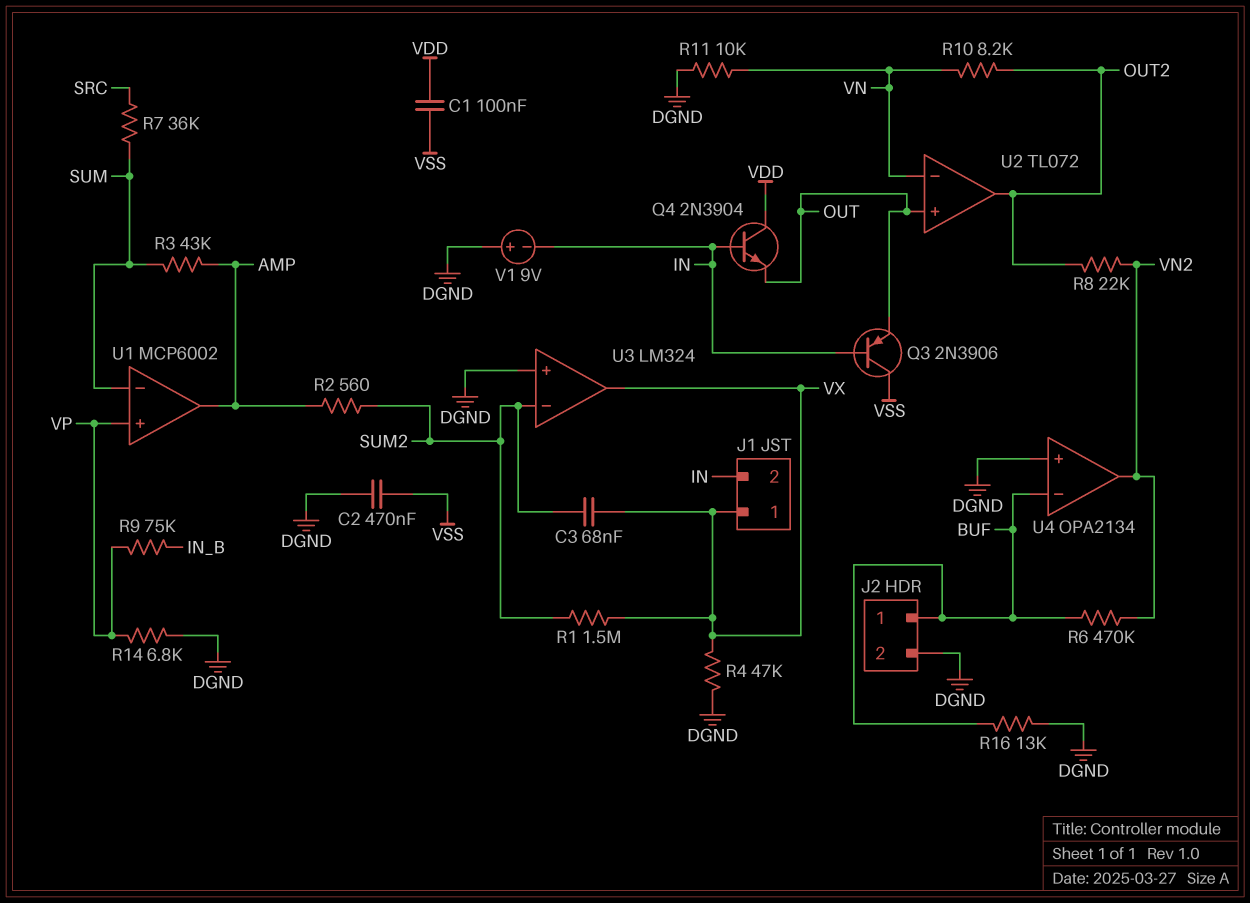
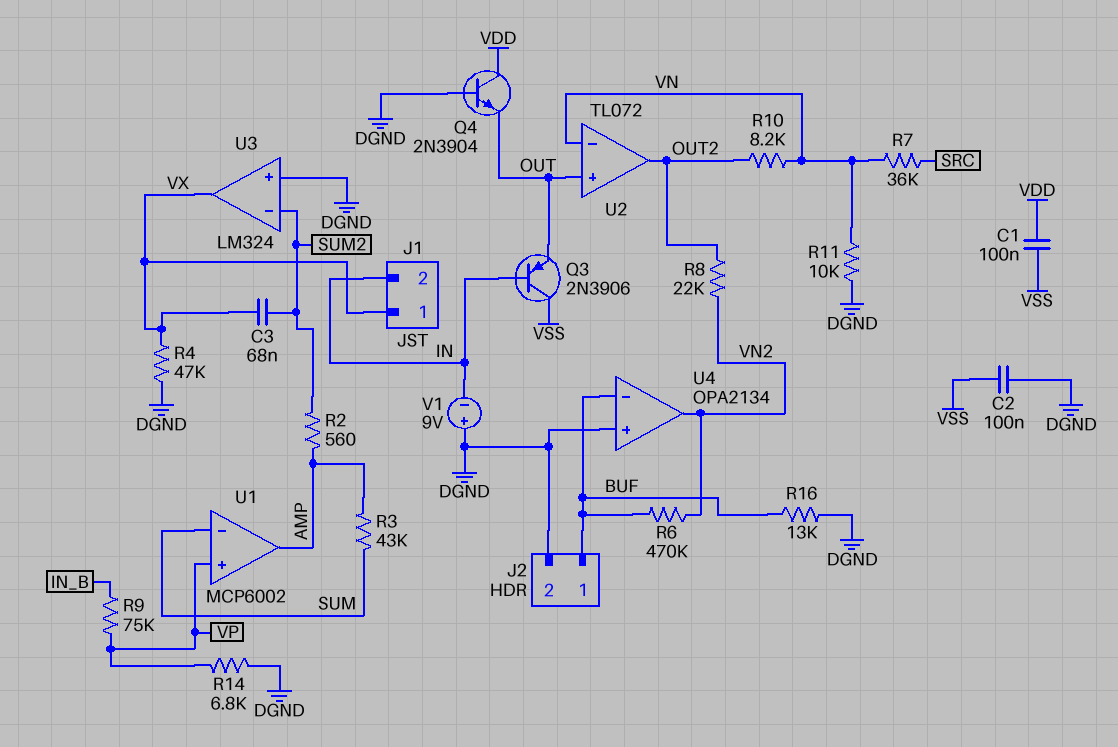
C2: 470nF (DGND, VSS) -> 100nF (DGND, VSS)
Q4: NPN 2N3904 (B IN, C VDD, E OUT) -> NPN 2N3904 (B DGND, C VDD, E OUT)
R1: 1.5M (SUM2, VX) -> none
R7: 36k (SRC, SUM) -> 36k (SRC, VN)

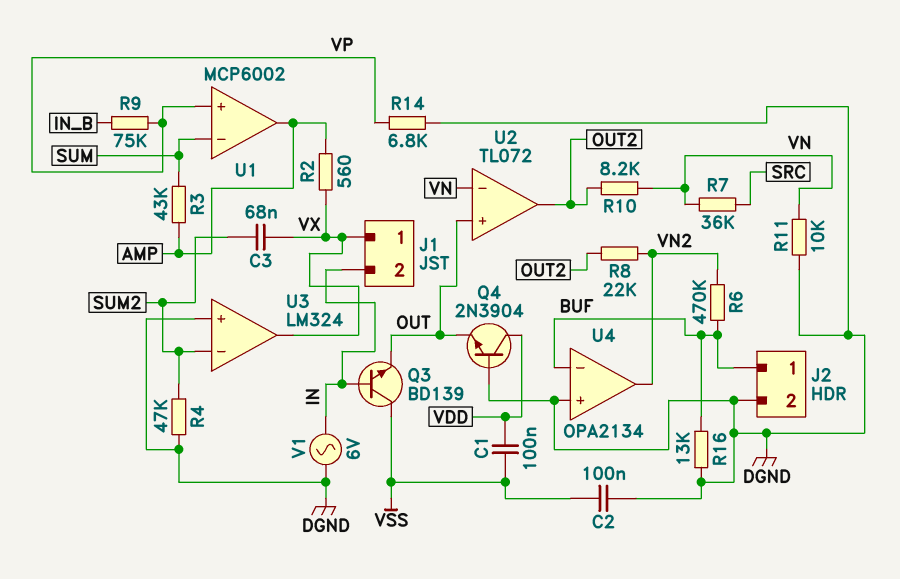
Q3: PNP 2N3906 (B IN, C VSS, E OUT) -> NPN BD139 (B IN, C VSS, E OUT)
R2: 560 (AMP, SUM2) -> 560 (AMP, VX)
R4: 47k (DGND, VX) -> 47k (DGND, SUM2)
V1: 9V (plus DGND, minus IN) -> AC 6V (DGND, IN)

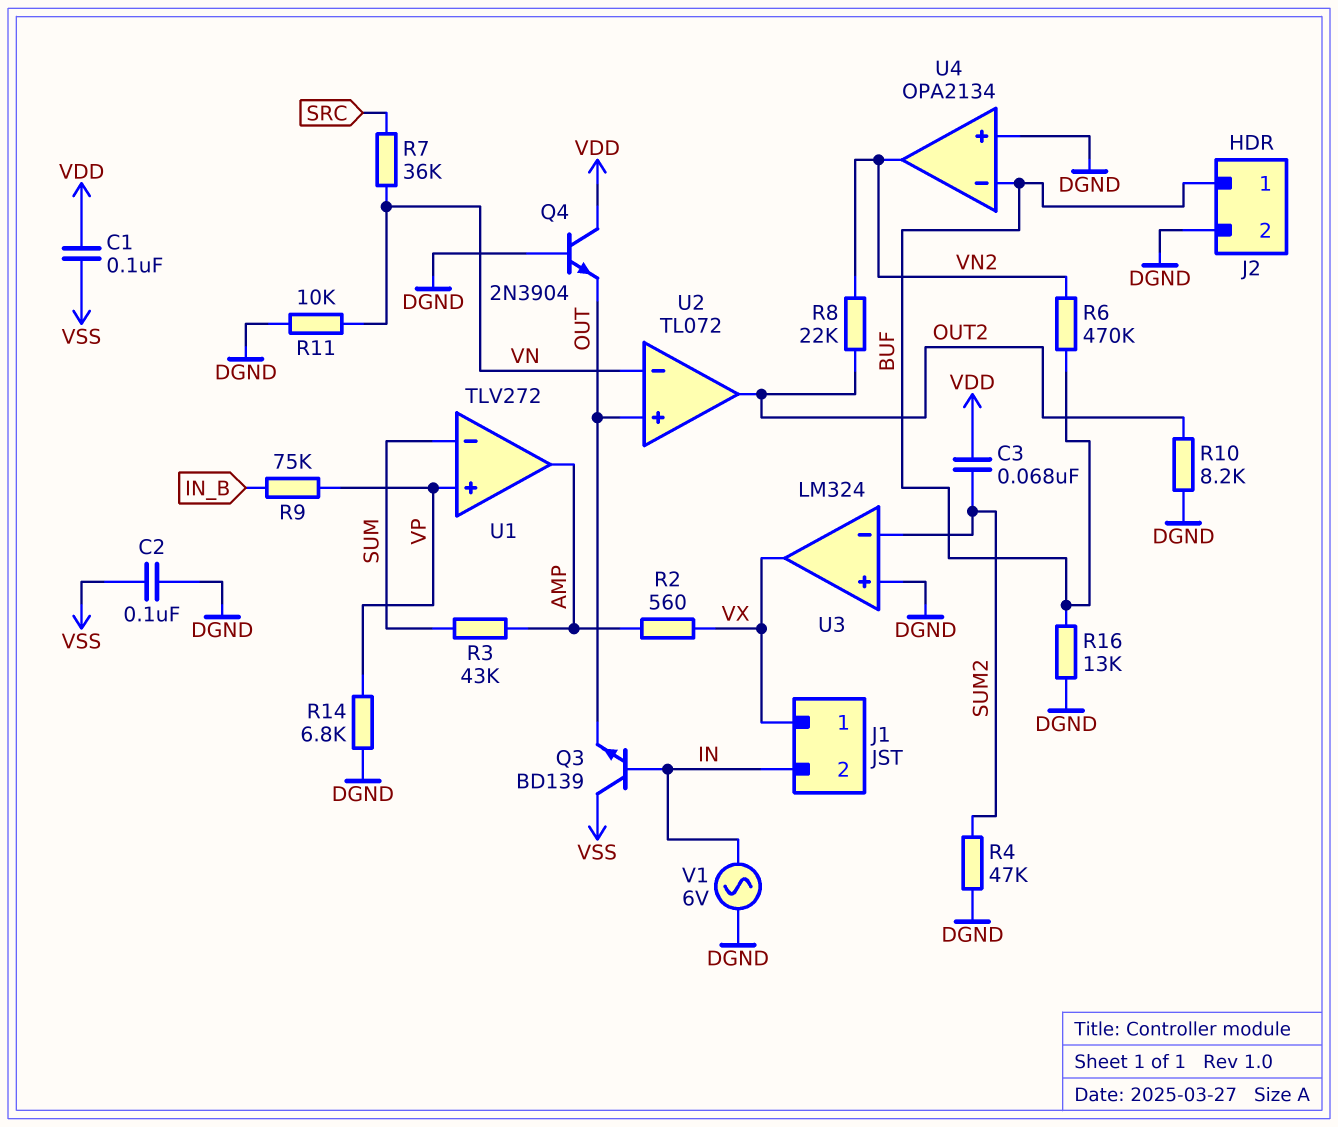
C3: 68nF (SUM2, VX) -> 68nF (SUM2, VDD)
R10: 8.2k (OUT2, VN) -> 8.2k (DGND, OUT2)
U1: MCP6002 -> TLV272

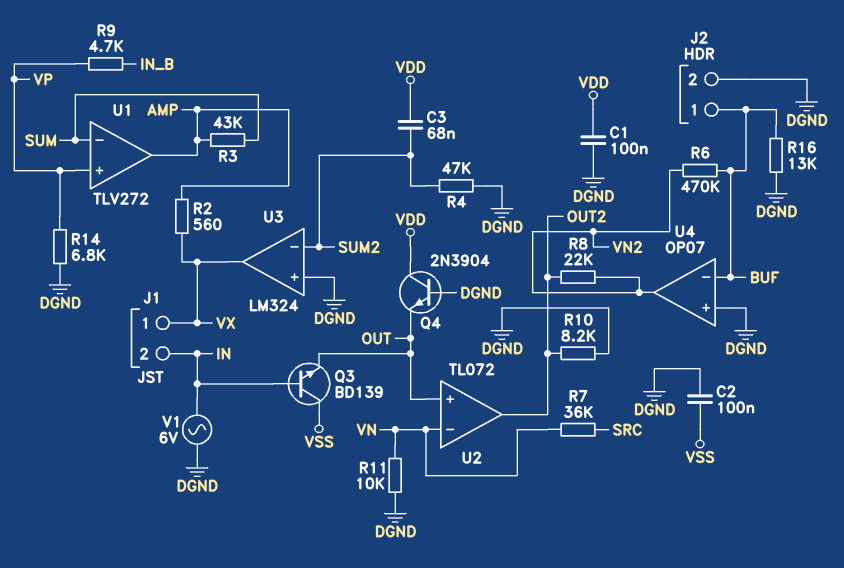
C1: 100nF (VDD, VSS) -> 100nF (DGND, VDD)
R9: 75k (IN_B, VP) -> 4.7k (IN_B, VP)
U4: OPA2134 -> OP07

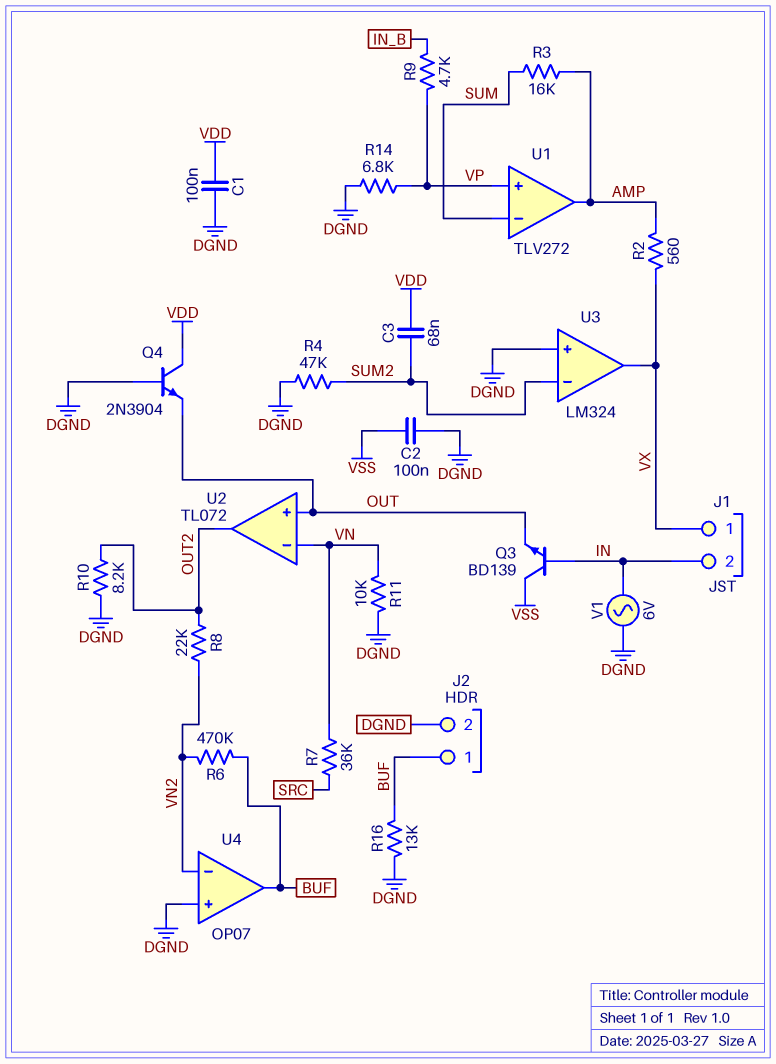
R3: 43k (AMP, SUM) -> 16k (AMP, SUM)
U4 pin in-: BUF -> VN2
U4 pin out: VN2 -> BUF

* _Instructions to follow_: Pictures are to be excluded; everything else in the records must be reproduced exactly.

* _Answer for the task_:
C2: 470nF (DGND, VSS) -> 100nF (DGND, VSS)
Q4: NPN 2N3904 (B IN, C VDD, E OUT) -> NPN 2N3904 (B DGND, C VDD, E OUT)
R1: 1.5M (SUM2, VX) -> none
R7: 36k (SRC, SUM) -> 36k (SRC, VN)

Q3: PNP 2N3906 (B IN, C VSS, E OUT) -> NPN BD139 (B IN, C VSS, E OUT)
R2: 560 (AMP, SUM2) -> 560 (AMP, VX)
R4: 47k (DGND, VX) -> 47k (DGND, SUM2)
V1: 9V (plus DGND, minus IN) -> AC 6V (DGND, IN)

C3: 68nF (SUM2, VX) -> 68nF (SUM2, VDD)
R10: 8.2k (OUT2, VN) -> 8.2k (DGND, OUT2)
U1: MCP6002 -> TLV272

C1: 100nF (VDD, VSS) -> 100nF (DGND, VDD)
R9: 75k (IN_B, VP) -> 4.7k (IN_B, VP)
U4: OPA2134 -> OP07

R3: 43k (AMP, SUM) -> 16k (AMP, SUM)
U4 pin in-: BUF -> VN2
U4 pin out: VN2 -> BUF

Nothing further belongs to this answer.